[Data excerpts]
-------------------------

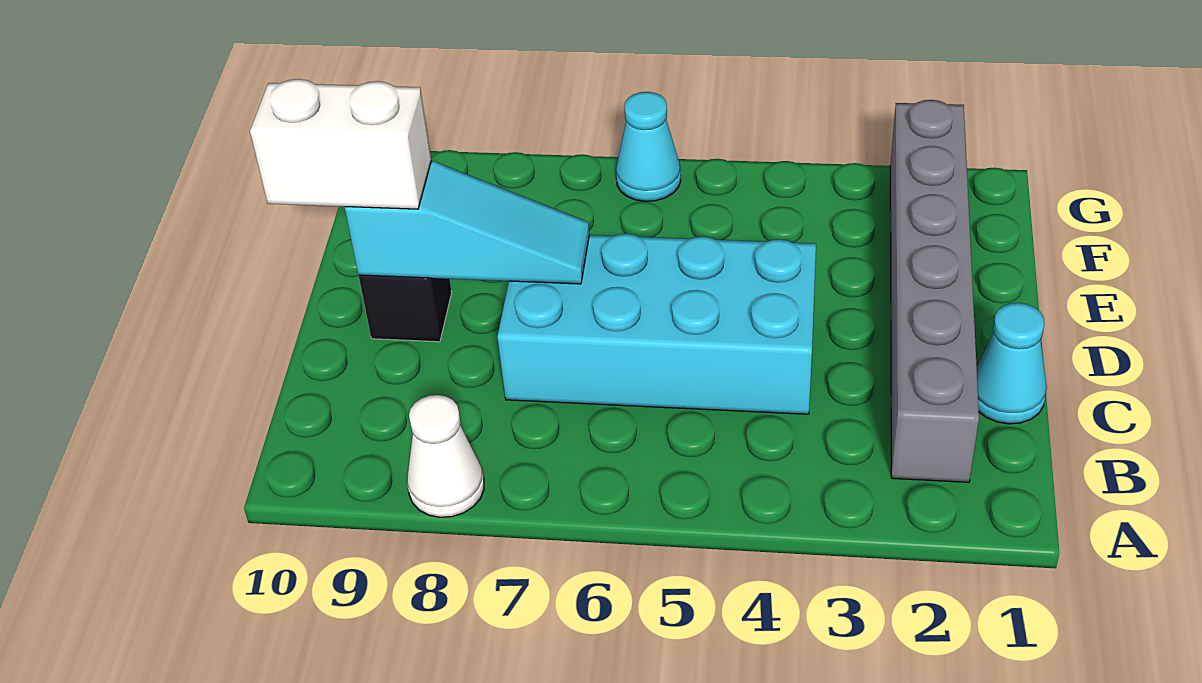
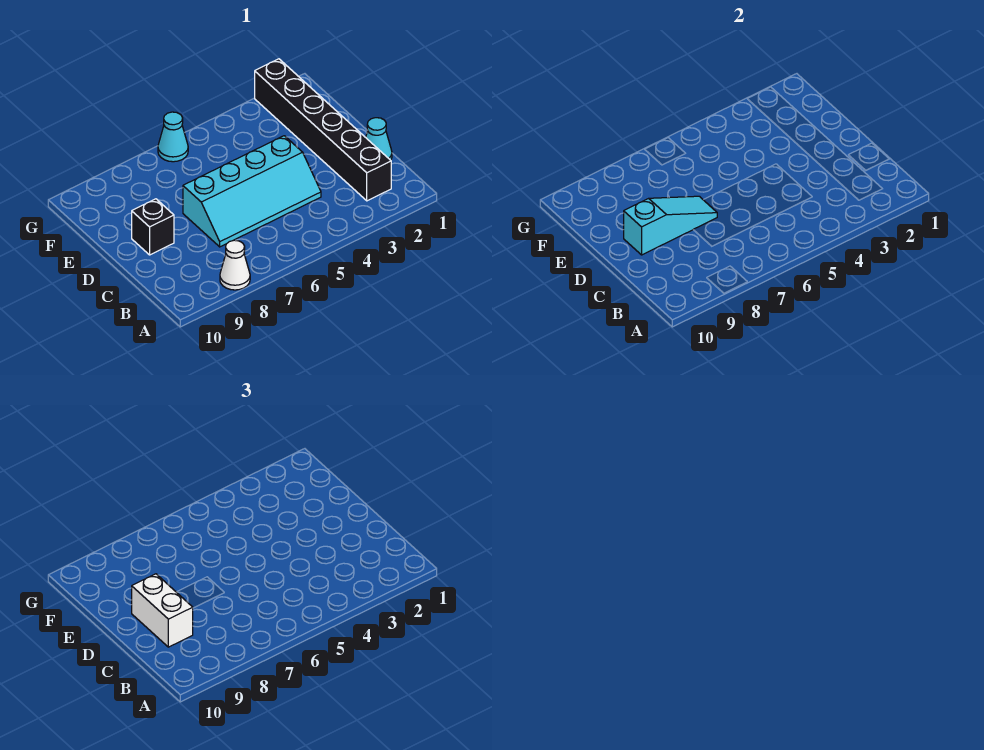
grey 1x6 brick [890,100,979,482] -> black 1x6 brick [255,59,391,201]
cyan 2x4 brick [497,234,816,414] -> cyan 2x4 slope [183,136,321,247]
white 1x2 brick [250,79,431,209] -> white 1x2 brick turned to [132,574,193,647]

-------------------------

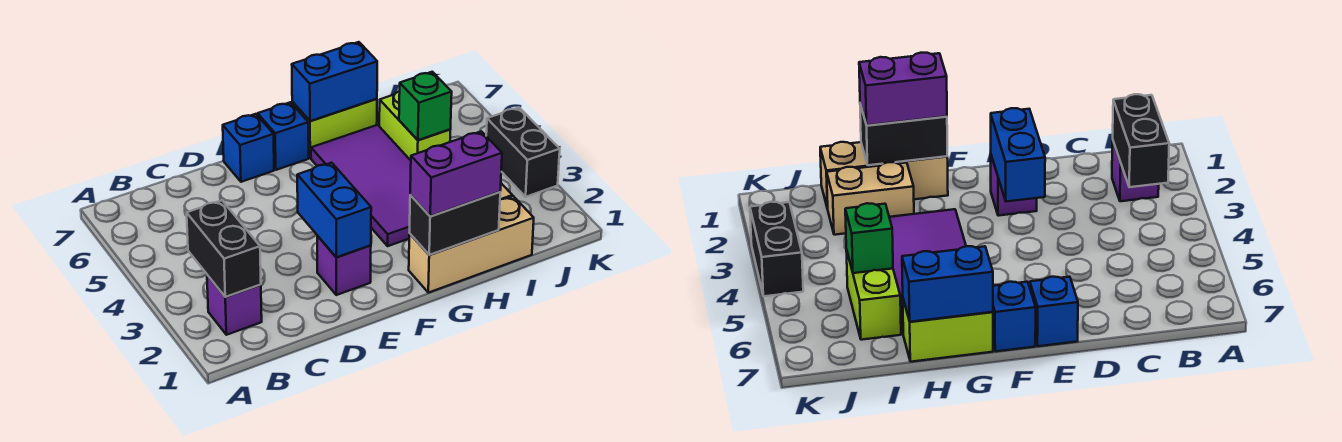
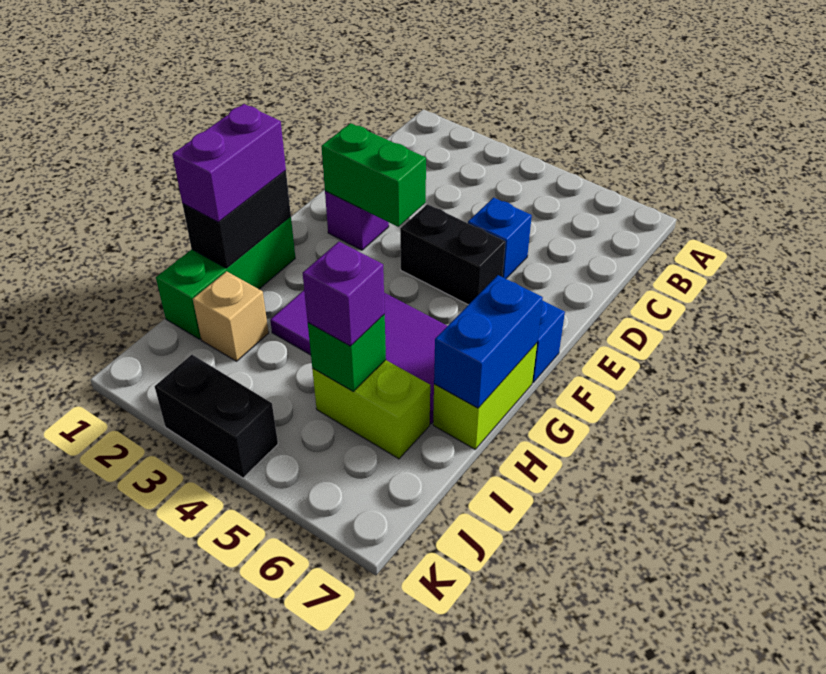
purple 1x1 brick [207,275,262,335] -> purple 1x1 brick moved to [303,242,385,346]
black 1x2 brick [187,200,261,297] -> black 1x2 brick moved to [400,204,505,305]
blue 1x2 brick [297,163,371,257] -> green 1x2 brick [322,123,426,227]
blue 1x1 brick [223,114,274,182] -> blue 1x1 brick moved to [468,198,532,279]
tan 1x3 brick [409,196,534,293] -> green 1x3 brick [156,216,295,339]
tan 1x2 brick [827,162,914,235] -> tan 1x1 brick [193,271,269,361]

-------------------------

[What is expected]
Could you retype exactly the lines above, starting at the line that contains "grey 1x6 brick" and ending at the line that contains "white 1x2 brick [250,79,431,209]", and nothing more?

[Solution to the exercise]
grey 1x6 brick [890,100,979,482] -> black 1x6 brick [255,59,391,201]
cyan 2x4 brick [497,234,816,414] -> cyan 2x4 slope [183,136,321,247]
white 1x2 brick [250,79,431,209] -> white 1x2 brick turned to [132,574,193,647]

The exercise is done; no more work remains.